Count the lines below that contain the word "clockwise" and give only that number.

● Recorded data:
┌────────

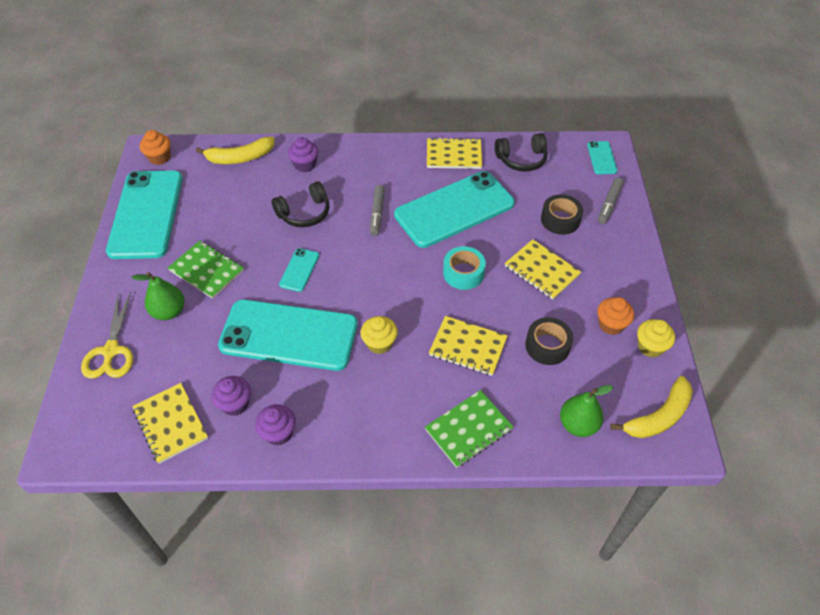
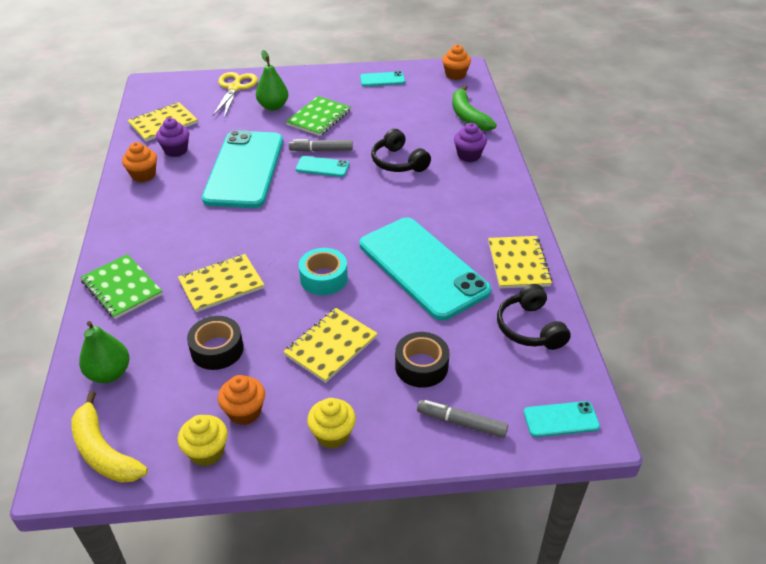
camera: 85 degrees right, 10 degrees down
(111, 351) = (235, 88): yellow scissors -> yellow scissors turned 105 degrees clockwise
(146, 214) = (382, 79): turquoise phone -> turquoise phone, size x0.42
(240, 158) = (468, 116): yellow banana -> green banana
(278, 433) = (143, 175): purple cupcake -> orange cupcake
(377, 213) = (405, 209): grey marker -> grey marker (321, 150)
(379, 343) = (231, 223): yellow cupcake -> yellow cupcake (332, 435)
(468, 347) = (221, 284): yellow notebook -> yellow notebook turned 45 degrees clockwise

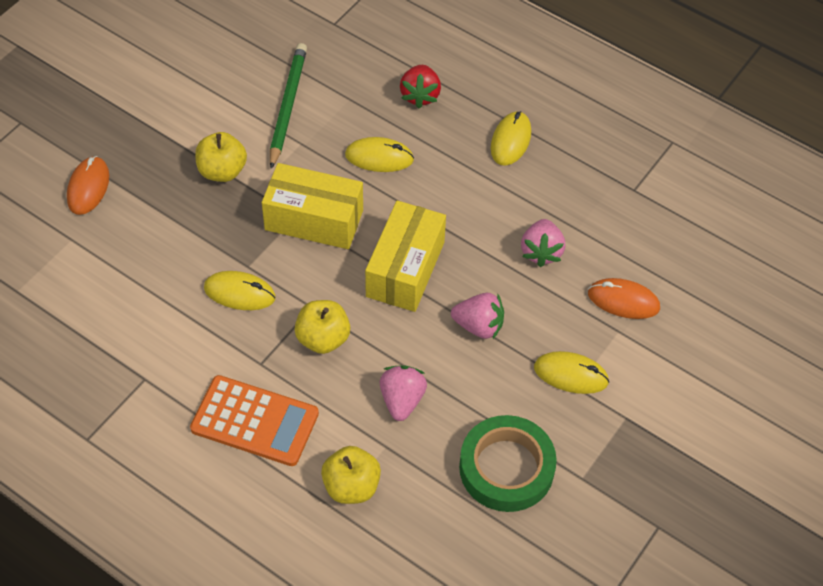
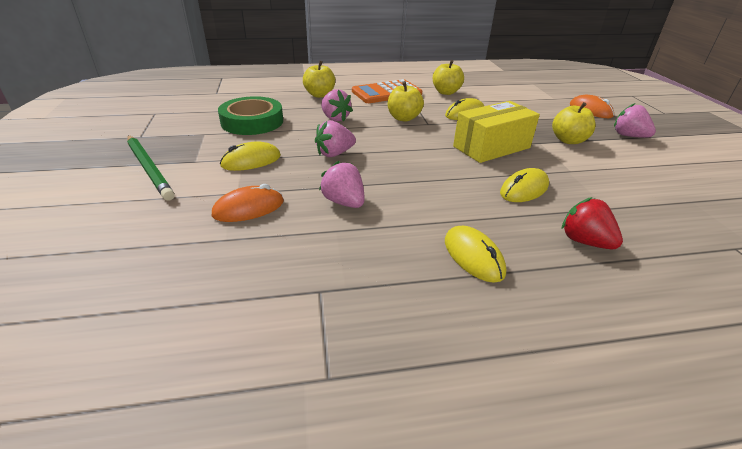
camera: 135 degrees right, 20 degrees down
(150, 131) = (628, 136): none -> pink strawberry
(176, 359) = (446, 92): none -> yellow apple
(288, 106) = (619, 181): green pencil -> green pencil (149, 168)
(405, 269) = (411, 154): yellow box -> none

└────────

● Response area: 2